* **What needs to be done**: Copy exactly, no pictures: every line from the one that contains "gray diamond: (376, 706)" through the end of the entries below.

Data for processing Block Start

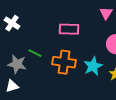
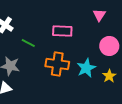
green line: (35, 53) -> (28, 43), moved

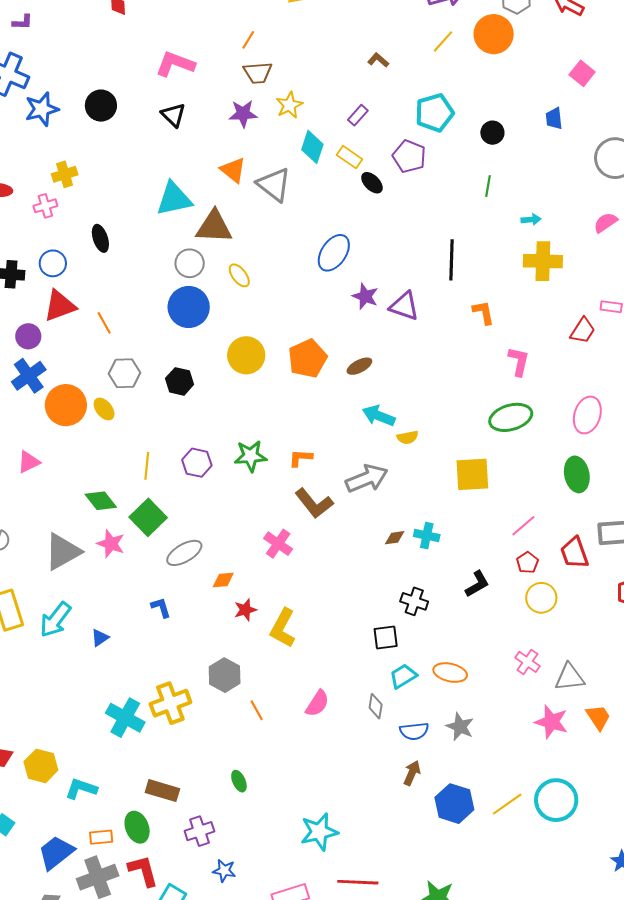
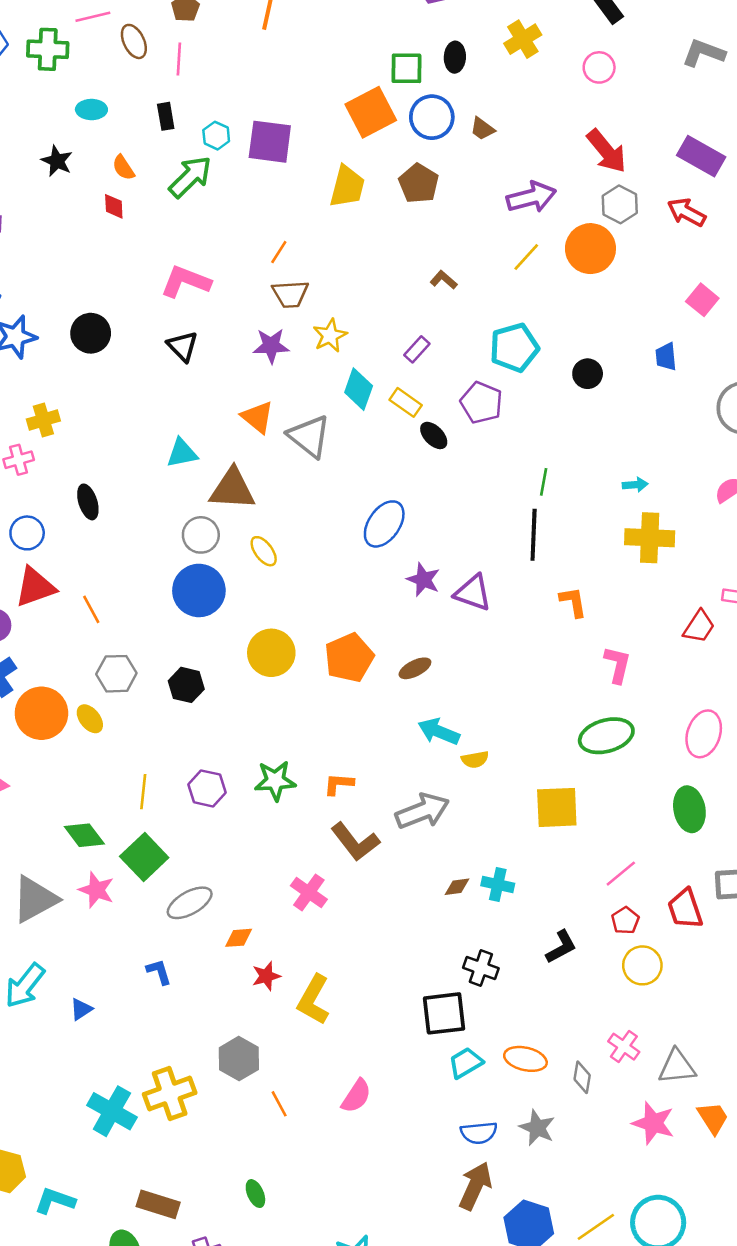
green line: (488, 186) -> (544, 482), moved
cyan triangle: (174, 199) -> (182, 453), size x0.7
black square: (386, 638) -> (444, 1013), size x1.4
gray diamond: (376, 706) -> (582, 1077), moved
brown arrow: (412, 773) -> (475, 1186), size x1.5

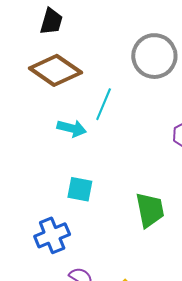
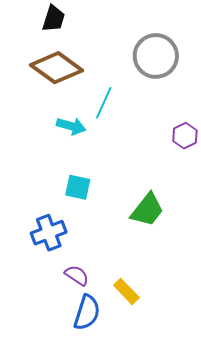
green trapezoid: (150, 210) -> (147, 210), turned 48

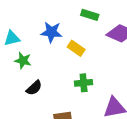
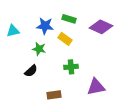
green rectangle: (90, 15) -> (69, 19), moved
green star: (23, 61) -> (39, 49), moved

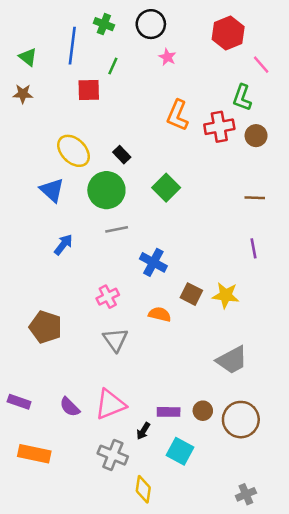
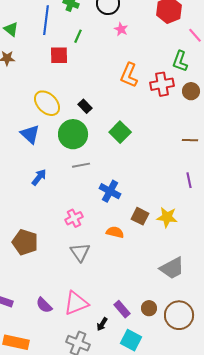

Data for processing Block End

* **Result of this task**:
gray diamond: (376, 706) -> (582, 1077), moved
brown arrow: (412, 773) -> (475, 1186), size x1.5

green trapezoid: (150, 210) -> (147, 210), turned 48

green rectangle: (90, 15) -> (69, 19), moved
green star: (23, 61) -> (39, 49), moved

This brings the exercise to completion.